> [Raw data]

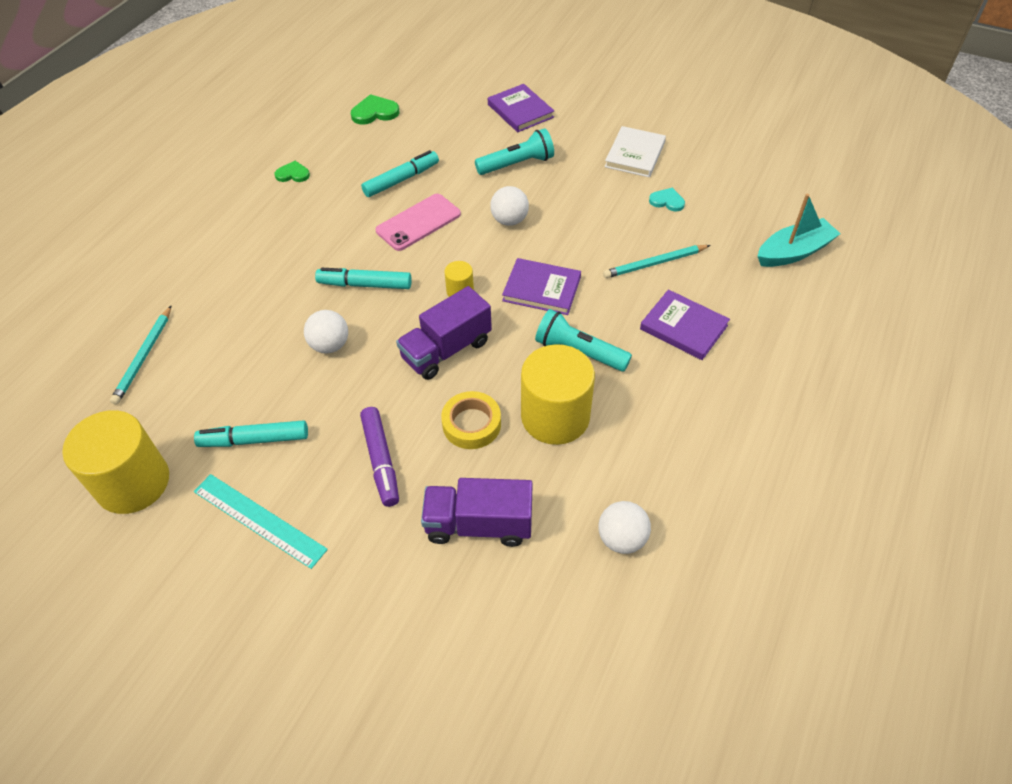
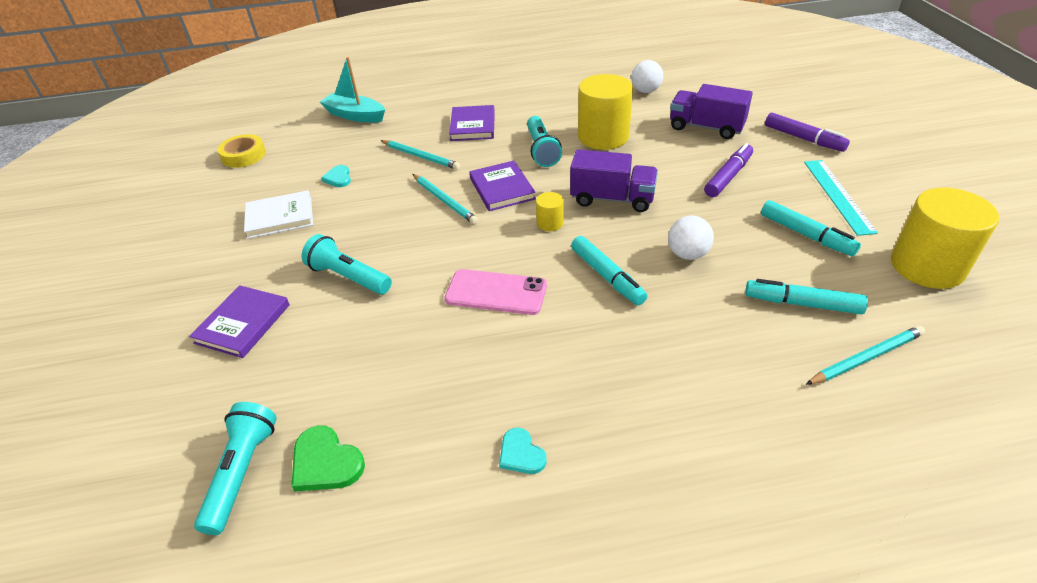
camera: 125 degrees left, 10 degrees down
(293, 174) = (521, 454): green heart -> turquoise heart
(360, 598) = (803, 138): none -> purple marker
(401, 180) = (444, 345): turquoise marker -> turquoise marker (803, 304)
(403, 87) = (242, 472): none -> turquoise flashlight
(471, 424) = (652, 160): yellow tape -> yellow tape (244, 155)
(479, 524) = (706, 127): purple truck -> purple truck turned 150 degrees clockwise
(509, 220) = (438, 241): white ball -> none
(561, 247) = (444, 200): none -> turquoise pencil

> [To do]
Give an exact copy of the material, leaving out every picture.

> [Answer]
camera: 125 degrees left, 10 degrees down
(293, 174) = (521, 454): green heart -> turquoise heart
(360, 598) = (803, 138): none -> purple marker
(401, 180) = (444, 345): turquoise marker -> turquoise marker (803, 304)
(403, 87) = (242, 472): none -> turquoise flashlight
(471, 424) = (652, 160): yellow tape -> yellow tape (244, 155)
(479, 524) = (706, 127): purple truck -> purple truck turned 150 degrees clockwise
(509, 220) = (438, 241): white ball -> none
(561, 247) = (444, 200): none -> turquoise pencil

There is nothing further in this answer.